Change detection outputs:
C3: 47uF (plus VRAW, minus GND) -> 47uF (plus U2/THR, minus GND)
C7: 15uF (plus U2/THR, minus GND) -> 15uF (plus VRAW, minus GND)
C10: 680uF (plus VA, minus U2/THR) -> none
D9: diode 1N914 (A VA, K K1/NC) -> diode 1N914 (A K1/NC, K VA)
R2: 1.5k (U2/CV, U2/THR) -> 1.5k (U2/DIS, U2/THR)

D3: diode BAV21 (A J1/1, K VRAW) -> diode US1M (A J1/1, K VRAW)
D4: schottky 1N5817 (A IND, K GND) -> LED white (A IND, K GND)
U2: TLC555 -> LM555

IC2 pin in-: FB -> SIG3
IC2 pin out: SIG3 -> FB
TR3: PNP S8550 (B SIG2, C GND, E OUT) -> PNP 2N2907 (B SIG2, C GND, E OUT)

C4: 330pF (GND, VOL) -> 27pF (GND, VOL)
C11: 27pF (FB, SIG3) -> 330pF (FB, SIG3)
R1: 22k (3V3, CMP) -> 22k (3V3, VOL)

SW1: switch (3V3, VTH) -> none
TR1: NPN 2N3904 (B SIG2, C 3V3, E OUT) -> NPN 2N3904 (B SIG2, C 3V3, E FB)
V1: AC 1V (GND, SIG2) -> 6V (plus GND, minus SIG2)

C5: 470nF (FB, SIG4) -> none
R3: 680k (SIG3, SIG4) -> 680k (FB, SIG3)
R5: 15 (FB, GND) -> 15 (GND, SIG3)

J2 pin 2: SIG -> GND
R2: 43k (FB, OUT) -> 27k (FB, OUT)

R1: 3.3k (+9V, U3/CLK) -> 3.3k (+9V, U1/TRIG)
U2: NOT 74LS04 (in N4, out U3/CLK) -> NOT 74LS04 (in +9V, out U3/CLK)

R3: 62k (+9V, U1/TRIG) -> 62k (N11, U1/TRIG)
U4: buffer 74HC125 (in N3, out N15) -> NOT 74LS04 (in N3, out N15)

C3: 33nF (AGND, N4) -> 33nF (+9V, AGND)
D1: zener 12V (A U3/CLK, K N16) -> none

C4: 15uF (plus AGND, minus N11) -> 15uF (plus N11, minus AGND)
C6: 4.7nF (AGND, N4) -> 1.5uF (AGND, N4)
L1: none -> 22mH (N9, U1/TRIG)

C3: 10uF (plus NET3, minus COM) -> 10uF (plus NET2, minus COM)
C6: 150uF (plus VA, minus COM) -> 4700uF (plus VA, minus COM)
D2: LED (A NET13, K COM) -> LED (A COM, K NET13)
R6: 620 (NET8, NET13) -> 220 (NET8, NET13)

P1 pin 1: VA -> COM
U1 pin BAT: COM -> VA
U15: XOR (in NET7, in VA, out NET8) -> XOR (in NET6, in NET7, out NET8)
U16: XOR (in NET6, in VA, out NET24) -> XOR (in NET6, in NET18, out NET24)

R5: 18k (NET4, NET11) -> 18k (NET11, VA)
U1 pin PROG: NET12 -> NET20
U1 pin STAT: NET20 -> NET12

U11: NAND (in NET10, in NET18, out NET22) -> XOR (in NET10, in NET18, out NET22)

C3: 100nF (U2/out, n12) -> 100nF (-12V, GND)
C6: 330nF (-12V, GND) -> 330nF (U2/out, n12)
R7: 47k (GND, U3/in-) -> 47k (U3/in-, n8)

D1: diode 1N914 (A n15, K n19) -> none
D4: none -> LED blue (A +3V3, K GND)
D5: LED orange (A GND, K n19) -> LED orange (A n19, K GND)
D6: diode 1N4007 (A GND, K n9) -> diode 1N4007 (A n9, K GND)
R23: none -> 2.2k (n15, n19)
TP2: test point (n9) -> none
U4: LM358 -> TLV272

*Problem to work on*: The records above should be restated word for word in their entirety.

*Exercise answer*:
C3: 47uF (plus VRAW, minus GND) -> 47uF (plus U2/THR, minus GND)
C7: 15uF (plus U2/THR, minus GND) -> 15uF (plus VRAW, minus GND)
C10: 680uF (plus VA, minus U2/THR) -> none
D9: diode 1N914 (A VA, K K1/NC) -> diode 1N914 (A K1/NC, K VA)
R2: 1.5k (U2/CV, U2/THR) -> 1.5k (U2/DIS, U2/THR)

D3: diode BAV21 (A J1/1, K VRAW) -> diode US1M (A J1/1, K VRAW)
D4: schottky 1N5817 (A IND, K GND) -> LED white (A IND, K GND)
U2: TLC555 -> LM555

IC2 pin in-: FB -> SIG3
IC2 pin out: SIG3 -> FB
TR3: PNP S8550 (B SIG2, C GND, E OUT) -> PNP 2N2907 (B SIG2, C GND, E OUT)

C4: 330pF (GND, VOL) -> 27pF (GND, VOL)
C11: 27pF (FB, SIG3) -> 330pF (FB, SIG3)
R1: 22k (3V3, CMP) -> 22k (3V3, VOL)

SW1: switch (3V3, VTH) -> none
TR1: NPN 2N3904 (B SIG2, C 3V3, E OUT) -> NPN 2N3904 (B SIG2, C 3V3, E FB)
V1: AC 1V (GND, SIG2) -> 6V (plus GND, minus SIG2)

C5: 470nF (FB, SIG4) -> none
R3: 680k (SIG3, SIG4) -> 680k (FB, SIG3)
R5: 15 (FB, GND) -> 15 (GND, SIG3)

J2 pin 2: SIG -> GND
R2: 43k (FB, OUT) -> 27k (FB, OUT)

R1: 3.3k (+9V, U3/CLK) -> 3.3k (+9V, U1/TRIG)
U2: NOT 74LS04 (in N4, out U3/CLK) -> NOT 74LS04 (in +9V, out U3/CLK)

R3: 62k (+9V, U1/TRIG) -> 62k (N11, U1/TRIG)
U4: buffer 74HC125 (in N3, out N15) -> NOT 74LS04 (in N3, out N15)

C3: 33nF (AGND, N4) -> 33nF (+9V, AGND)
D1: zener 12V (A U3/CLK, K N16) -> none

C4: 15uF (plus AGND, minus N11) -> 15uF (plus N11, minus AGND)
C6: 4.7nF (AGND, N4) -> 1.5uF (AGND, N4)
L1: none -> 22mH (N9, U1/TRIG)

C3: 10uF (plus NET3, minus COM) -> 10uF (plus NET2, minus COM)
C6: 150uF (plus VA, minus COM) -> 4700uF (plus VA, minus COM)
D2: LED (A NET13, K COM) -> LED (A COM, K NET13)
R6: 620 (NET8, NET13) -> 220 (NET8, NET13)

P1 pin 1: VA -> COM
U1 pin BAT: COM -> VA
U15: XOR (in NET7, in VA, out NET8) -> XOR (in NET6, in NET7, out NET8)
U16: XOR (in NET6, in VA, out NET24) -> XOR (in NET6, in NET18, out NET24)

R5: 18k (NET4, NET11) -> 18k (NET11, VA)
U1 pin PROG: NET12 -> NET20
U1 pin STAT: NET20 -> NET12

U11: NAND (in NET10, in NET18, out NET22) -> XOR (in NET10, in NET18, out NET22)

C3: 100nF (U2/out, n12) -> 100nF (-12V, GND)
C6: 330nF (-12V, GND) -> 330nF (U2/out, n12)
R7: 47k (GND, U3/in-) -> 47k (U3/in-, n8)

D1: diode 1N914 (A n15, K n19) -> none
D4: none -> LED blue (A +3V3, K GND)
D5: LED orange (A GND, K n19) -> LED orange (A n19, K GND)
D6: diode 1N4007 (A GND, K n9) -> diode 1N4007 (A n9, K GND)
R23: none -> 2.2k (n15, n19)
TP2: test point (n9) -> none
U4: LM358 -> TLV272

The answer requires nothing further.